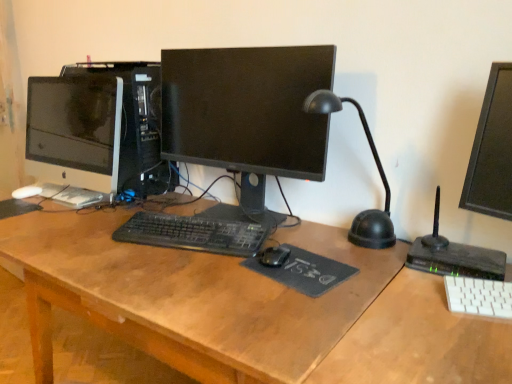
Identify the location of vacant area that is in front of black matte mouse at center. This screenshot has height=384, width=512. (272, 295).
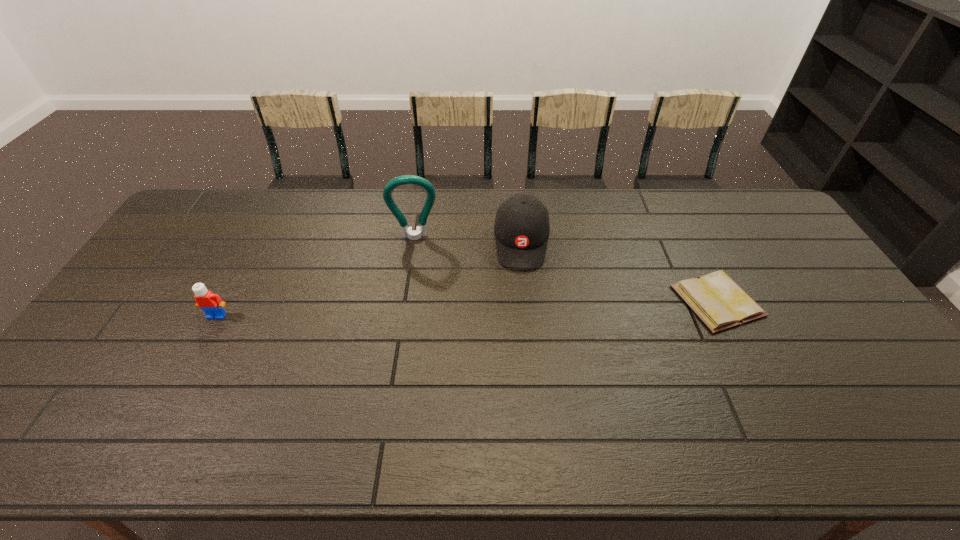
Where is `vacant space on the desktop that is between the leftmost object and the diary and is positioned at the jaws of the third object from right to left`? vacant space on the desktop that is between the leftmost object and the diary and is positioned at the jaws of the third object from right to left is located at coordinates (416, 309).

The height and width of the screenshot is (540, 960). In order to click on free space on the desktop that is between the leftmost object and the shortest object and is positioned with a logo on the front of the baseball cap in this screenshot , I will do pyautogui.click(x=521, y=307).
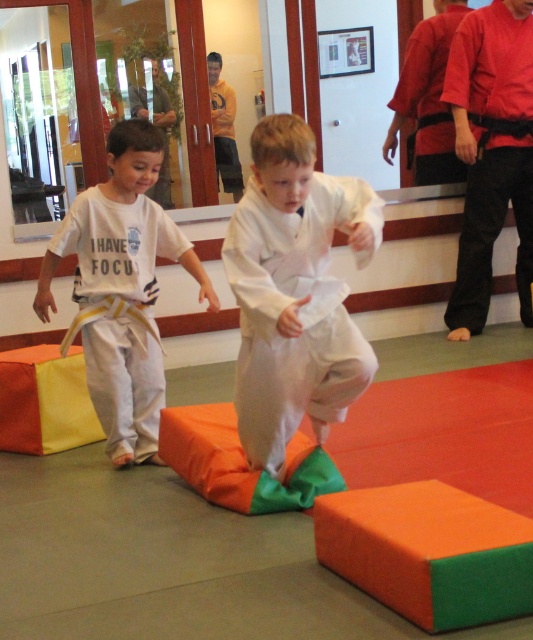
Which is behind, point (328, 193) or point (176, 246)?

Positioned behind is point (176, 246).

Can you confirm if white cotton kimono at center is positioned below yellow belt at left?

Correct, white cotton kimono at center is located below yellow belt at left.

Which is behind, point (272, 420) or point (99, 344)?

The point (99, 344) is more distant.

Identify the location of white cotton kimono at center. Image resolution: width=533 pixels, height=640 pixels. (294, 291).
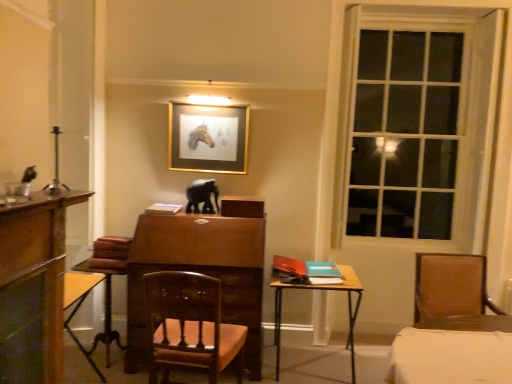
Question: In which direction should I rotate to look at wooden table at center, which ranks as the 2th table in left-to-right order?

◆ **TASK**: Turn every line of the records above into a JSON list of strings, one string per line, skipping blank lines and leaving out the pictures.

◆ **PROBLEM SOLUTION**:
[
  "Identify the location of vacant area that is in front of black matte mouse at center. This screenshot has height=384, width=512. (272, 295).",
  "Where is `vacant space on the desktop that is between the leftmost object and the diary and is positioned at the jaws of the third object from right to left`? vacant space on the desktop that is between the leftmost object and the diary and is positioned at the jaws of the third object from right to left is located at coordinates (416, 309).",
  "The height and width of the screenshot is (540, 960). In order to click on free space on the desktop that is between the leftmost object and the shortest object and is positioned with a logo on the front of the baseball cap in this screenshot , I will do pyautogui.click(x=521, y=307).",
  "Which is behind, point (328, 193) or point (176, 246)?",
  "Positioned behind is point (176, 246).",
  "Can you confirm if white cotton kimono at center is positioned below yellow belt at left?",
  "Correct, white cotton kimono at center is located below yellow belt at left.",
  "Which is behind, point (272, 420) or point (99, 344)?",
  "The point (99, 344) is more distant.",
  "Identify the location of white cotton kimono at center. Image resolution: width=533 pixels, height=640 pixels. (294, 291).",
  "Question: In which direction should I rotate to look at wooden table at center, which ranks as the 2th table in left-to-right order?"
]